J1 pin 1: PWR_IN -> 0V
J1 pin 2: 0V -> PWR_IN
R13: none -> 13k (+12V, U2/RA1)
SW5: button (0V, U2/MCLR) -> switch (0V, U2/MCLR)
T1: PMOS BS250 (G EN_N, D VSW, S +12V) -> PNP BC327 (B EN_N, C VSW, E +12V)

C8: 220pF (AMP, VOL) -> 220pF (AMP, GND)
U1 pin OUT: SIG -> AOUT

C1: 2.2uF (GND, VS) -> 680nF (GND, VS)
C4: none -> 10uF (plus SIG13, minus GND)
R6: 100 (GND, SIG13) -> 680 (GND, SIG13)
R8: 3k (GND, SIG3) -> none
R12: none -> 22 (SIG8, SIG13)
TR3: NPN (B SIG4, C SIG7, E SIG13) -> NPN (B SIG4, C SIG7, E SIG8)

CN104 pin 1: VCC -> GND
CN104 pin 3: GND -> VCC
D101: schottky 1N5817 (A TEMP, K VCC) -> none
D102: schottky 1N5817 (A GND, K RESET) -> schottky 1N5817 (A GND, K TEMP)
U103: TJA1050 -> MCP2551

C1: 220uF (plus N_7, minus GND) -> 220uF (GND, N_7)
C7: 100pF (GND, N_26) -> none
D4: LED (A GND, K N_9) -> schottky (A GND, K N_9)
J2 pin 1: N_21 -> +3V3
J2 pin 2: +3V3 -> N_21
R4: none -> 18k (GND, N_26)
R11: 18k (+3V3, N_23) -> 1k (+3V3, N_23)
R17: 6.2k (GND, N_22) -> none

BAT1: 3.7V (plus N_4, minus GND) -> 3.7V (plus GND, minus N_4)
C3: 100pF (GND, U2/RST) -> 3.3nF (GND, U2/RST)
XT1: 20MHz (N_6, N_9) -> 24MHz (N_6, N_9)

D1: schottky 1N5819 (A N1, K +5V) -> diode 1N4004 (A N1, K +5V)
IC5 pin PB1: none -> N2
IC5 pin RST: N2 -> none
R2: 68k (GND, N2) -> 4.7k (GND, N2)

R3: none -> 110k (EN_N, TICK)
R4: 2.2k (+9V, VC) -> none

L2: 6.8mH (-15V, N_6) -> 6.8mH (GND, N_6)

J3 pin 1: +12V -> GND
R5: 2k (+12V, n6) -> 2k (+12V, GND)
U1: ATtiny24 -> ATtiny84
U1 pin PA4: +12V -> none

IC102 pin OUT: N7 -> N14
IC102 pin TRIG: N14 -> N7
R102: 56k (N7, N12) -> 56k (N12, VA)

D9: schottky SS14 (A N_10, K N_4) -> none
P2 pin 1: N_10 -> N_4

→ Exercise
Would you reproduce all the entries exactly?

→ Solution
J1 pin 1: PWR_IN -> 0V
J1 pin 2: 0V -> PWR_IN
R13: none -> 13k (+12V, U2/RA1)
SW5: button (0V, U2/MCLR) -> switch (0V, U2/MCLR)
T1: PMOS BS250 (G EN_N, D VSW, S +12V) -> PNP BC327 (B EN_N, C VSW, E +12V)

C8: 220pF (AMP, VOL) -> 220pF (AMP, GND)
U1 pin OUT: SIG -> AOUT

C1: 2.2uF (GND, VS) -> 680nF (GND, VS)
C4: none -> 10uF (plus SIG13, minus GND)
R6: 100 (GND, SIG13) -> 680 (GND, SIG13)
R8: 3k (GND, SIG3) -> none
R12: none -> 22 (SIG8, SIG13)
TR3: NPN (B SIG4, C SIG7, E SIG13) -> NPN (B SIG4, C SIG7, E SIG8)

CN104 pin 1: VCC -> GND
CN104 pin 3: GND -> VCC
D101: schottky 1N5817 (A TEMP, K VCC) -> none
D102: schottky 1N5817 (A GND, K RESET) -> schottky 1N5817 (A GND, K TEMP)
U103: TJA1050 -> MCP2551

C1: 220uF (plus N_7, minus GND) -> 220uF (GND, N_7)
C7: 100pF (GND, N_26) -> none
D4: LED (A GND, K N_9) -> schottky (A GND, K N_9)
J2 pin 1: N_21 -> +3V3
J2 pin 2: +3V3 -> N_21
R4: none -> 18k (GND, N_26)
R11: 18k (+3V3, N_23) -> 1k (+3V3, N_23)
R17: 6.2k (GND, N_22) -> none

BAT1: 3.7V (plus N_4, minus GND) -> 3.7V (plus GND, minus N_4)
C3: 100pF (GND, U2/RST) -> 3.3nF (GND, U2/RST)
XT1: 20MHz (N_6, N_9) -> 24MHz (N_6, N_9)

D1: schottky 1N5819 (A N1, K +5V) -> diode 1N4004 (A N1, K +5V)
IC5 pin PB1: none -> N2
IC5 pin RST: N2 -> none
R2: 68k (GND, N2) -> 4.7k (GND, N2)

R3: none -> 110k (EN_N, TICK)
R4: 2.2k (+9V, VC) -> none

L2: 6.8mH (-15V, N_6) -> 6.8mH (GND, N_6)

J3 pin 1: +12V -> GND
R5: 2k (+12V, n6) -> 2k (+12V, GND)
U1: ATtiny24 -> ATtiny84
U1 pin PA4: +12V -> none

IC102 pin OUT: N7 -> N14
IC102 pin TRIG: N14 -> N7
R102: 56k (N7, N12) -> 56k (N12, VA)

D9: schottky SS14 (A N_10, K N_4) -> none
P2 pin 1: N_10 -> N_4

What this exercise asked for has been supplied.